RECORDS FOR THE EXERCISE |
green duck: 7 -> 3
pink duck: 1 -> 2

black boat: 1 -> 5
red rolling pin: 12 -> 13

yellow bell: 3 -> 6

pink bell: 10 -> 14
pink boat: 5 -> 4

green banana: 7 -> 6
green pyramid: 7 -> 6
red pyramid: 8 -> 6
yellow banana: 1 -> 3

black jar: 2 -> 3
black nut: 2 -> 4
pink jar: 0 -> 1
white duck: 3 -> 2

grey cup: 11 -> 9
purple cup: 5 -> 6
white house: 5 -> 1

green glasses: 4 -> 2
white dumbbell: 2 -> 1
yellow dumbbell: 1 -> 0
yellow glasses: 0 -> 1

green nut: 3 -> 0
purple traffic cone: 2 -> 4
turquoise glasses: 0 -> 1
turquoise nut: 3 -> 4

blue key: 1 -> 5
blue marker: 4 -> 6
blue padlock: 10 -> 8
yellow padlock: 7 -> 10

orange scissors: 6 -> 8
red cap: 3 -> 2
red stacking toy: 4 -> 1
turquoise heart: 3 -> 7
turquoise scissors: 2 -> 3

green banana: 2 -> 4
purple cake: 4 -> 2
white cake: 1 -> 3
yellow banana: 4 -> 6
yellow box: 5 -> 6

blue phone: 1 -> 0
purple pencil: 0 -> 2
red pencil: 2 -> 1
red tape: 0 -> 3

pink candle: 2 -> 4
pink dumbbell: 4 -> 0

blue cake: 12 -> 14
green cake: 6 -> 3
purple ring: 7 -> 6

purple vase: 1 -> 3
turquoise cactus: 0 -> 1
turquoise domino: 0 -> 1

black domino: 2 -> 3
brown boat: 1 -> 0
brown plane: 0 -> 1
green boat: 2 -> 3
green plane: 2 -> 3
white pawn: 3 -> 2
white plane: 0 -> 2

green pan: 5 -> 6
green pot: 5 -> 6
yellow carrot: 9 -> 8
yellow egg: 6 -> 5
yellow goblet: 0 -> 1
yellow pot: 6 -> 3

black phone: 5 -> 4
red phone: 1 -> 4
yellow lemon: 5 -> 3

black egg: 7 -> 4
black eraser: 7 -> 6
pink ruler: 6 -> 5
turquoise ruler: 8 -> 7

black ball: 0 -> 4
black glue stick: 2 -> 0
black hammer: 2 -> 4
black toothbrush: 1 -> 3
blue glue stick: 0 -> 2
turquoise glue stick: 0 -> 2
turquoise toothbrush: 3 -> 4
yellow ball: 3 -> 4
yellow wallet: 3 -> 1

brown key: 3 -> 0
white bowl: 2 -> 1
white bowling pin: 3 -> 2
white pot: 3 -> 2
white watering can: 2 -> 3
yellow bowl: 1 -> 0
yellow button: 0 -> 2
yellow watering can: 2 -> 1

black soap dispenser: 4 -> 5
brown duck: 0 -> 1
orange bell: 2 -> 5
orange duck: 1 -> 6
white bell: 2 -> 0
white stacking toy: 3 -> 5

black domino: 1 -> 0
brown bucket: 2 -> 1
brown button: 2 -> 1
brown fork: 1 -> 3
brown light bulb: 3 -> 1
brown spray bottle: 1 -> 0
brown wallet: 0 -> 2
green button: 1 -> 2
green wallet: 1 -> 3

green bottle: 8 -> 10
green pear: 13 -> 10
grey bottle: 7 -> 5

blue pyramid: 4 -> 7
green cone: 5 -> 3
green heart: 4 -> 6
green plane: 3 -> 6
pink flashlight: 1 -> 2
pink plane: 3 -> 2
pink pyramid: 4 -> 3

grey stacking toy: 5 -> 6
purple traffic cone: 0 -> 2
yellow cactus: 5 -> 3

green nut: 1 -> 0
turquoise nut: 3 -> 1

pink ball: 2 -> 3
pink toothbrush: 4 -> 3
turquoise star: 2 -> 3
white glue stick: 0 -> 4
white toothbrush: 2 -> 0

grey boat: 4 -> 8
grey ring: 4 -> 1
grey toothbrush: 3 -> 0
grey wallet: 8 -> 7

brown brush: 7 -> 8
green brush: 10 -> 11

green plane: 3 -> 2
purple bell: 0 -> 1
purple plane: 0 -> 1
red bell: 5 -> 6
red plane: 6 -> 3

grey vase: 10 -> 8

PROBLEM DESCRIPTION |
Reproduce word for word the material above, starting with the line that has "purple vase: 1 -> 3" and stopping after the line that has "brown button: 2 -> 1".

COMPLETED EXERCISE |
purple vase: 1 -> 3
turquoise cactus: 0 -> 1
turquoise domino: 0 -> 1

black domino: 2 -> 3
brown boat: 1 -> 0
brown plane: 0 -> 1
green boat: 2 -> 3
green plane: 2 -> 3
white pawn: 3 -> 2
white plane: 0 -> 2

green pan: 5 -> 6
green pot: 5 -> 6
yellow carrot: 9 -> 8
yellow egg: 6 -> 5
yellow goblet: 0 -> 1
yellow pot: 6 -> 3

black phone: 5 -> 4
red phone: 1 -> 4
yellow lemon: 5 -> 3

black egg: 7 -> 4
black eraser: 7 -> 6
pink ruler: 6 -> 5
turquoise ruler: 8 -> 7

black ball: 0 -> 4
black glue stick: 2 -> 0
black hammer: 2 -> 4
black toothbrush: 1 -> 3
blue glue stick: 0 -> 2
turquoise glue stick: 0 -> 2
turquoise toothbrush: 3 -> 4
yellow ball: 3 -> 4
yellow wallet: 3 -> 1

brown key: 3 -> 0
white bowl: 2 -> 1
white bowling pin: 3 -> 2
white pot: 3 -> 2
white watering can: 2 -> 3
yellow bowl: 1 -> 0
yellow button: 0 -> 2
yellow watering can: 2 -> 1

black soap dispenser: 4 -> 5
brown duck: 0 -> 1
orange bell: 2 -> 5
orange duck: 1 -> 6
white bell: 2 -> 0
white stacking toy: 3 -> 5

black domino: 1 -> 0
brown bucket: 2 -> 1
brown button: 2 -> 1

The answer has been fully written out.